Write out the whole listing exactly; no images belong in it.
Data for review: Begin
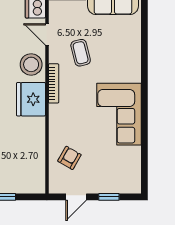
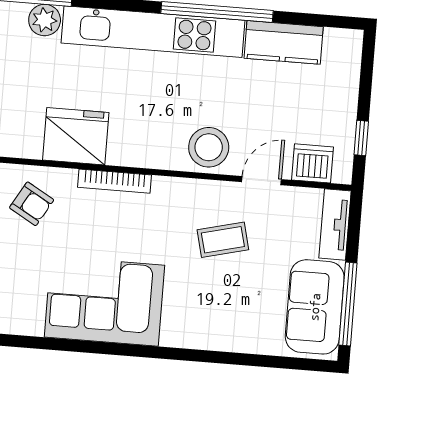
bookcase: (54, 83) -> (115, 181), moved
fridge: (31, 99) -> (76, 136), moved

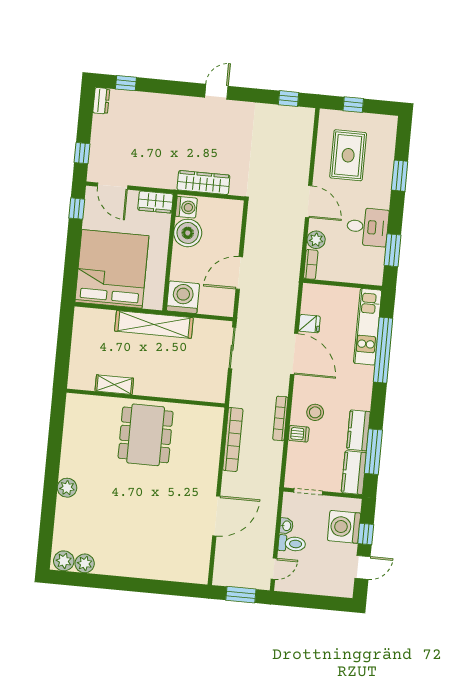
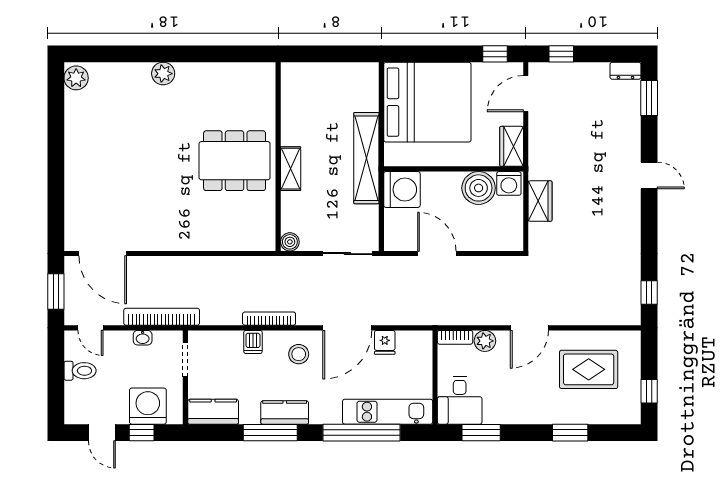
window: (126, 83) -> (649, 98), width x1.50
door: (216, 92) -> (649, 175), moved
window: (353, 105) -> (649, 391), moved
wardrobe: (203, 183) -> (540, 201), width x0.67
desk: (368, 227) -> (460, 400), moved
shelving: (114, 385) -> (291, 169), moved
boiler: (218, 395) -> (290, 242), added
stool: (315, 412) -> (299, 354), moved
kitchen counter: (358, 430) -> (285, 412), moved
bookcase: (233, 439) -> (162, 317), moved, turned 180
window: (373, 452) -> (270, 433), moved
door: (216, 516) -> (103, 254), moved
toilet: (292, 544) -> (80, 371), moved, turned -90
plant: (85, 563) -> (75, 103), removed

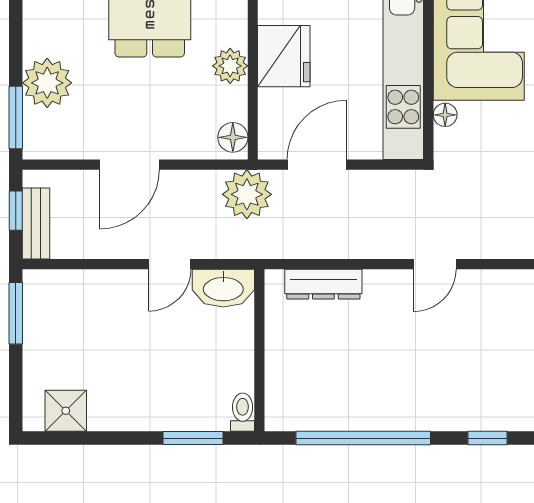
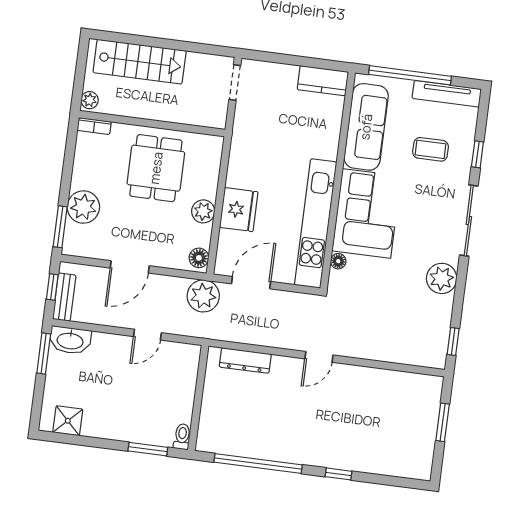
washbasin: (223, 288) -> (70, 340), moved

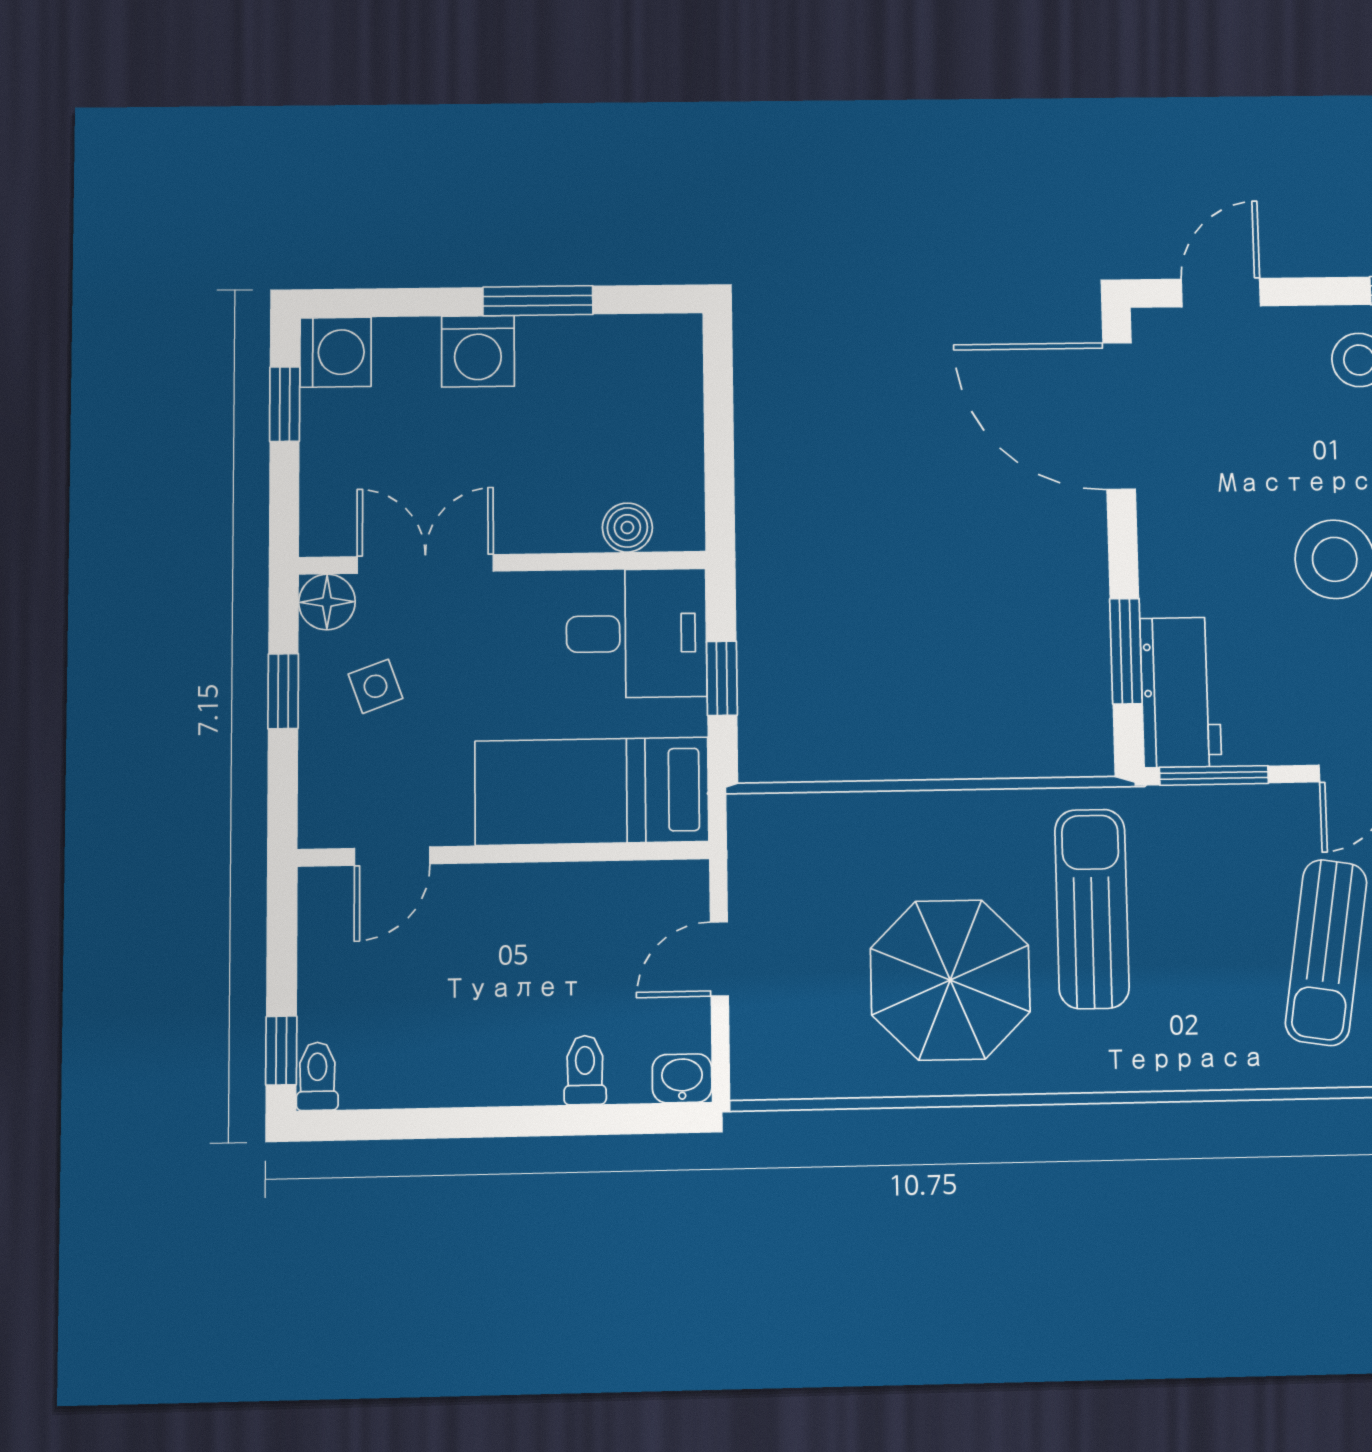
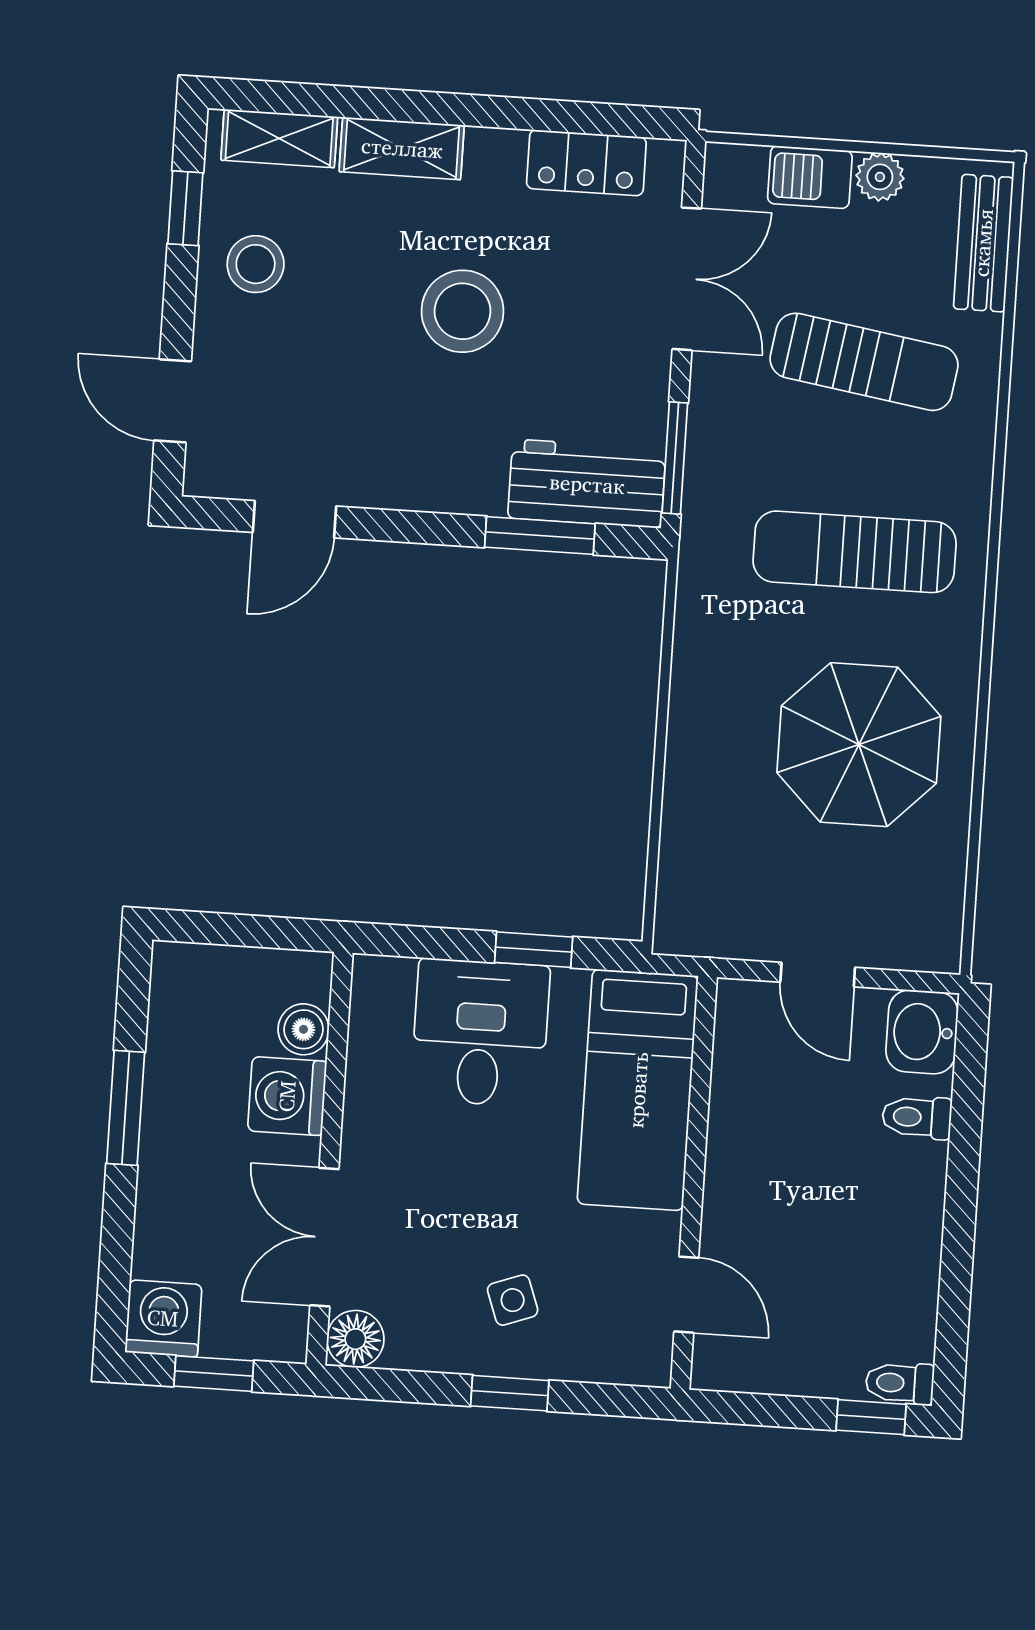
washing machine: (478, 351) -> (287, 1096), moved, turned 180
door: (1119, 416) -> (294, 519), width x0.53
boiler: (627, 528) -> (303, 1029), moved
wall: (503, 563) -> (330, 1159), moved
double door: (425, 564) -> (324, 1237), moved
floor lamp: (327, 602) -> (355, 1339), moved
sun lounger: (1092, 909) -> (855, 552), moved
washbasin: (682, 1078) -> (922, 1032), width x1.38, depth x1.45

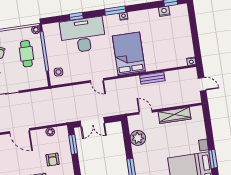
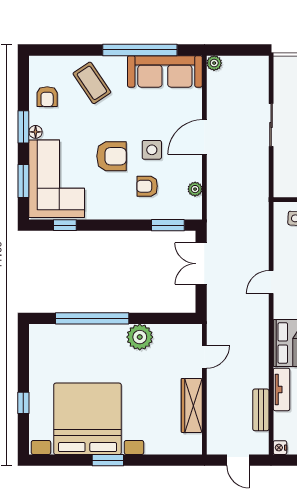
tv unit: (158, 65) -> (281, 389), added
bench: (152, 78) -> (261, 410), moved
door: (202, 84) -> (238, 460), hinge flipped
plant: (138, 138) -> (140, 337), moved
side table: (31, 160) -> (152, 150), added

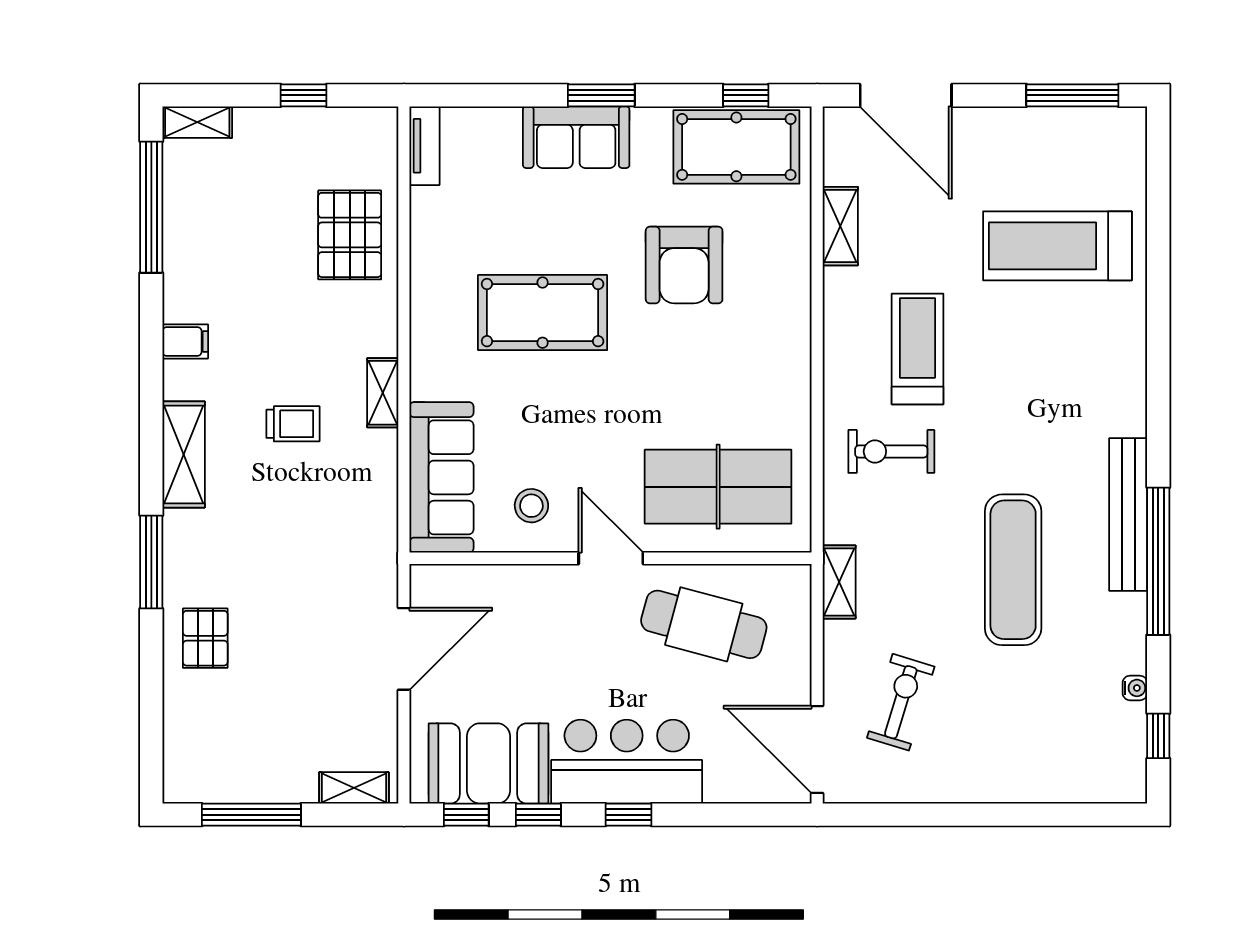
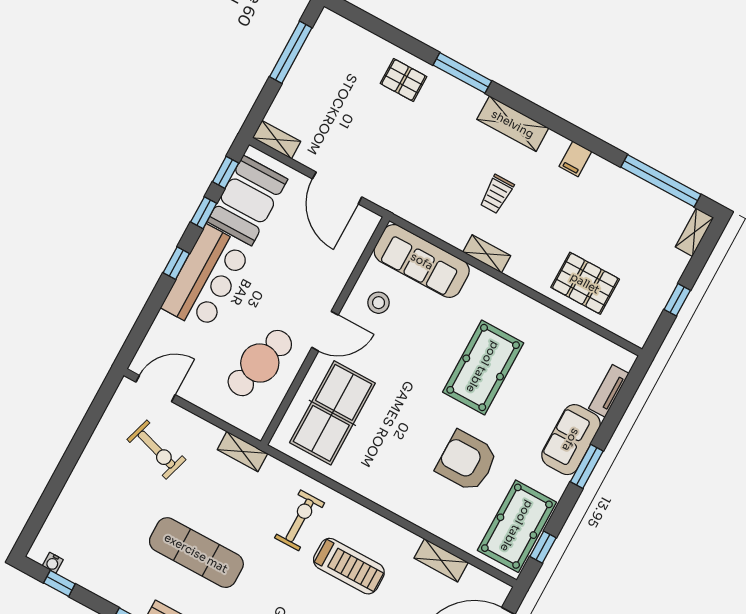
tv unit: (425, 146) -> (609, 391), moved, turned 90
water cooler: (1135, 688) -> (53, 563), moved
door: (817, 749) -> (155, 388), width x0.73
shelving: (354, 788) -> (277, 140), moved, turned 90

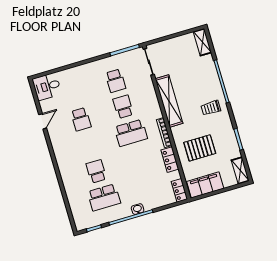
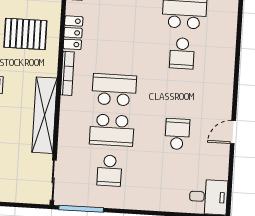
school desk: (115, 81) -> (109, 171), turned 180
school desk: (123, 107) -> (112, 130), width x1.85
door: (43, 121) -> (233, 132), moved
Data for review: End
- **Solution**
bookcase: (54, 83) -> (115, 181), moved
fridge: (31, 99) -> (76, 136), moved

window: (126, 83) -> (649, 98), width x1.50
door: (216, 92) -> (649, 175), moved
window: (353, 105) -> (649, 391), moved
wardrobe: (203, 183) -> (540, 201), width x0.67
desk: (368, 227) -> (460, 400), moved
shelving: (114, 385) -> (291, 169), moved
boiler: (218, 395) -> (290, 242), added
stool: (315, 412) -> (299, 354), moved
kitchen counter: (358, 430) -> (285, 412), moved
bookcase: (233, 439) -> (162, 317), moved, turned 180
window: (373, 452) -> (270, 433), moved
door: (216, 516) -> (103, 254), moved
toilet: (292, 544) -> (80, 371), moved, turned -90
plant: (85, 563) -> (75, 103), removed

washbasin: (223, 288) -> (70, 340), moved

washing machine: (478, 351) -> (287, 1096), moved, turned 180
door: (1119, 416) -> (294, 519), width x0.53
boiler: (627, 528) -> (303, 1029), moved
wall: (503, 563) -> (330, 1159), moved
double door: (425, 564) -> (324, 1237), moved
floor lamp: (327, 602) -> (355, 1339), moved
sun lounger: (1092, 909) -> (855, 552), moved
washbasin: (682, 1078) -> (922, 1032), width x1.38, depth x1.45

tv unit: (158, 65) -> (281, 389), added
bench: (152, 78) -> (261, 410), moved
door: (202, 84) -> (238, 460), hinge flipped
plant: (138, 138) -> (140, 337), moved
side table: (31, 160) -> (152, 150), added

tv unit: (425, 146) -> (609, 391), moved, turned 90
water cooler: (1135, 688) -> (53, 563), moved
door: (817, 749) -> (155, 388), width x0.73
shelving: (354, 788) -> (277, 140), moved, turned 90

school desk: (115, 81) -> (109, 171), turned 180
school desk: (123, 107) -> (112, 130), width x1.85
door: (43, 121) -> (233, 132), moved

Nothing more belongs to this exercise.